Read the records beneath this task and copy every line that contains the string "crop".

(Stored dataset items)
================================
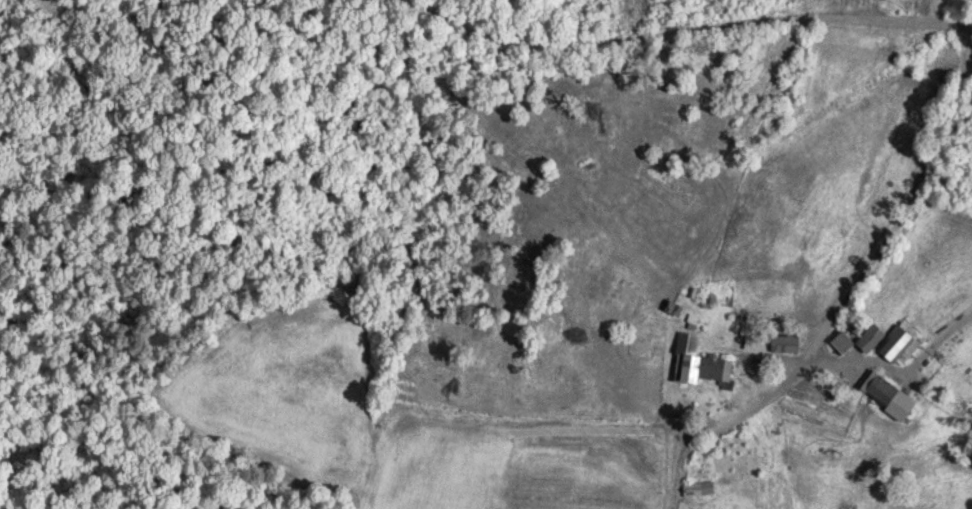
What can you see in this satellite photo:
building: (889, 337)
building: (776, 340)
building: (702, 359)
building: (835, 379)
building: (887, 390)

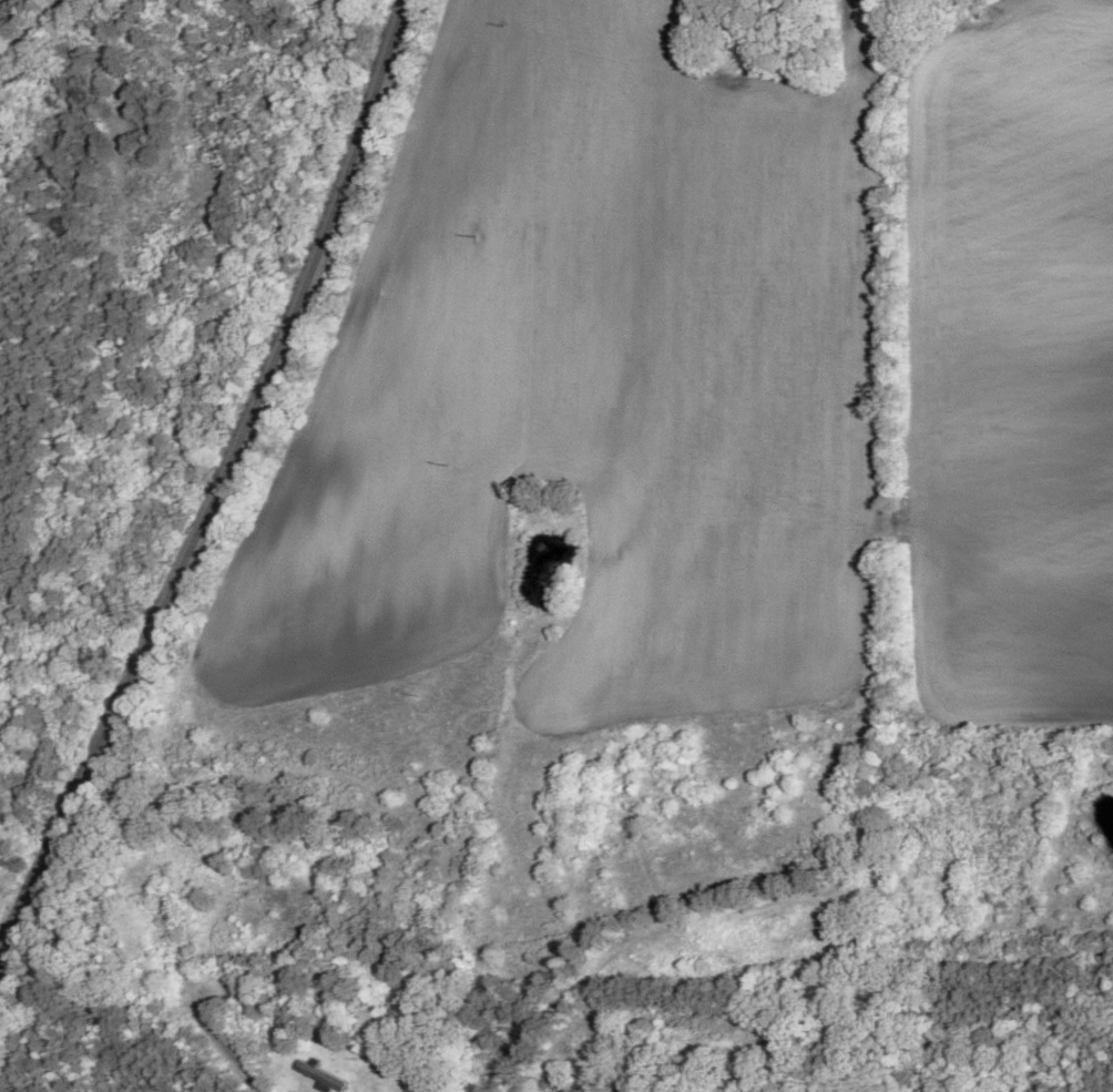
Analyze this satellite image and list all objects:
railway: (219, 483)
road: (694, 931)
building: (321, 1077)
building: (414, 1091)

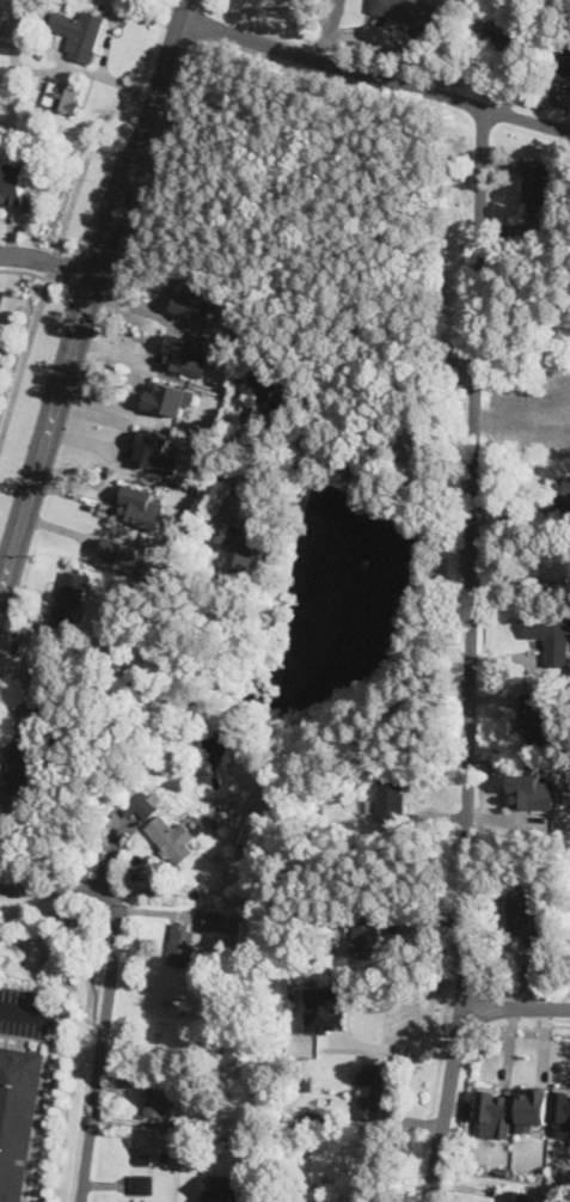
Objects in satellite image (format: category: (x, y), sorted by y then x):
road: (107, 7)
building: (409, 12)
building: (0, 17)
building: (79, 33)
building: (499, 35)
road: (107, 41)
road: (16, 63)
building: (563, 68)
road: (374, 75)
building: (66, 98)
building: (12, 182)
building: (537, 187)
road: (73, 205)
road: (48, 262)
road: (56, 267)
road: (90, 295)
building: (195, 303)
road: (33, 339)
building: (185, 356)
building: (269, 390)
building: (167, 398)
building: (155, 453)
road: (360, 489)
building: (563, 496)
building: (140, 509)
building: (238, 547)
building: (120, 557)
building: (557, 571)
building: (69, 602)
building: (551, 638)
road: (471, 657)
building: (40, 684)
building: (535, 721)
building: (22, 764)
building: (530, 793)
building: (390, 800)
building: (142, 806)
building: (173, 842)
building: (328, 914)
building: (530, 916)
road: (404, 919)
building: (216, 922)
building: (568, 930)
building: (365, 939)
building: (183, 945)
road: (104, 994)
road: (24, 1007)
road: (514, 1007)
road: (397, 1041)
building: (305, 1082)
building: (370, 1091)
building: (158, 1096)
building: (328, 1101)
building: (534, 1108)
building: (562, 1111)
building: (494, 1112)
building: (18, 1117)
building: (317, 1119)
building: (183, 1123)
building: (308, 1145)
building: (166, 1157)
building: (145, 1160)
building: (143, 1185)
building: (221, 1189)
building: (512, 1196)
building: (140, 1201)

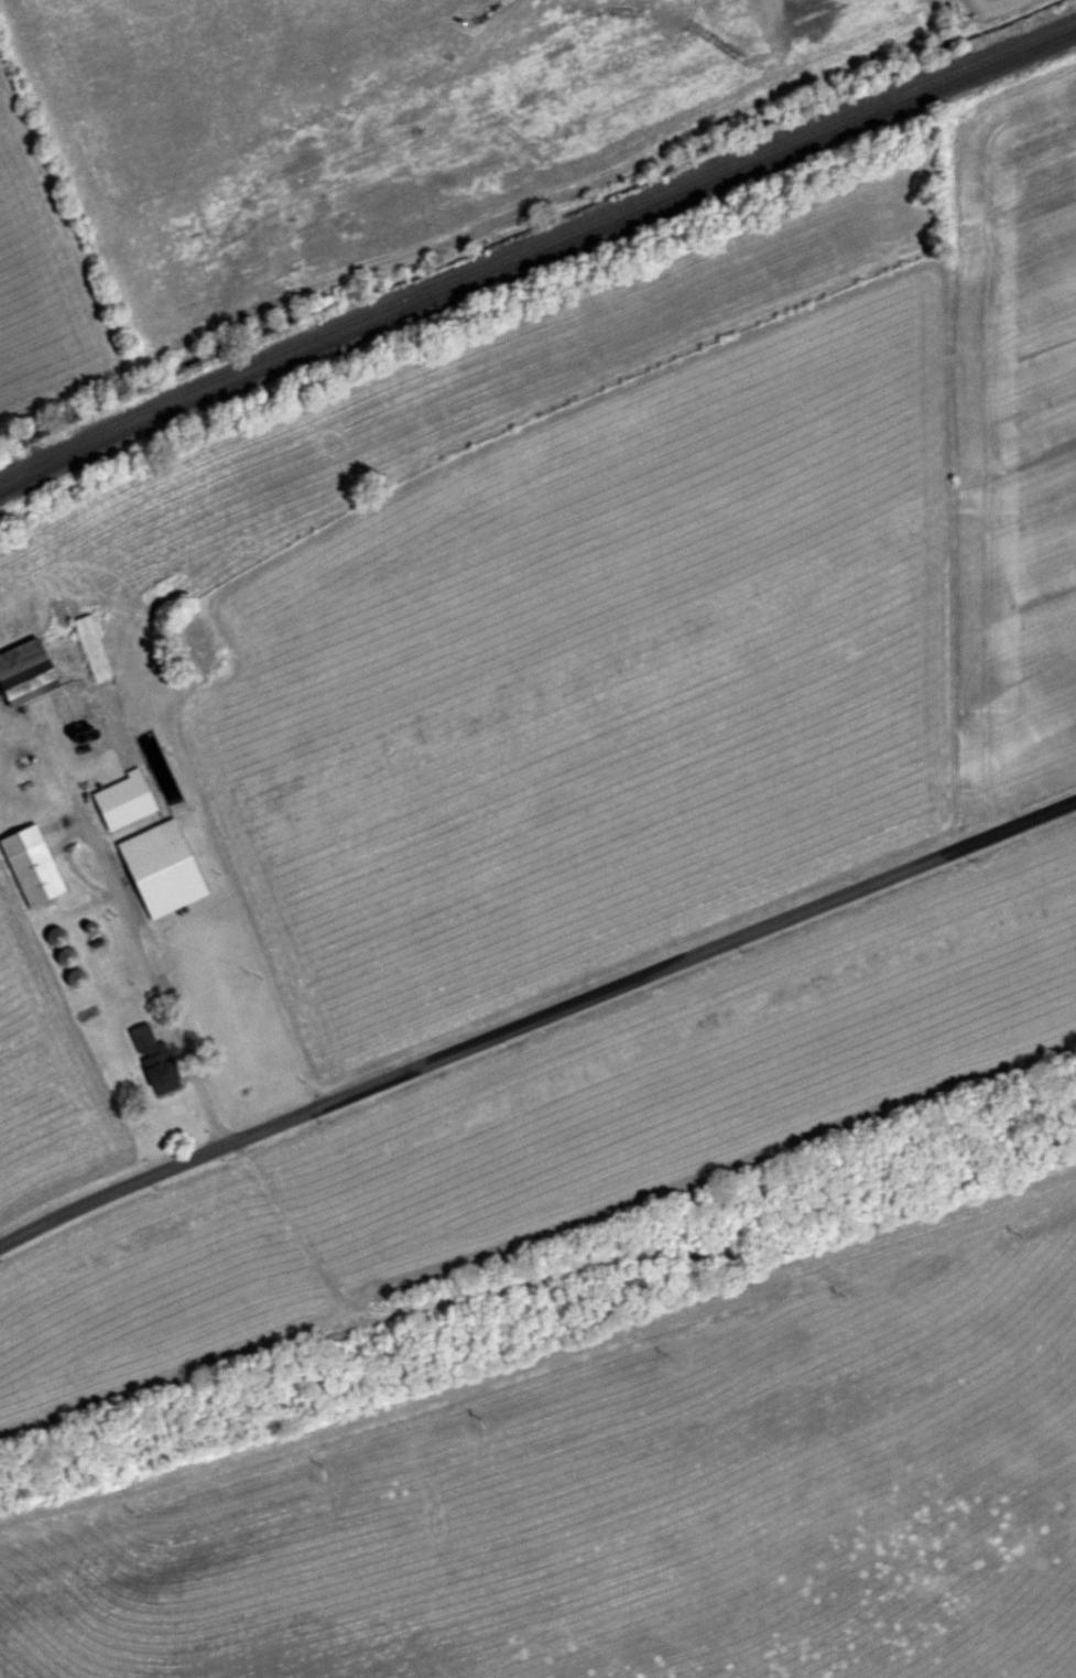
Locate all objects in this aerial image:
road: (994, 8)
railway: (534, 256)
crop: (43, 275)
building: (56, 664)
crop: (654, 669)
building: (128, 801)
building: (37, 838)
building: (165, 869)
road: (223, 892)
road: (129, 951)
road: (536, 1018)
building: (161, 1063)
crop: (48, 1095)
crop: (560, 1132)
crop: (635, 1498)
================================
→ **Exercise answer**
crop: (43, 275)
crop: (654, 669)
crop: (48, 1095)
crop: (560, 1132)
crop: (635, 1498)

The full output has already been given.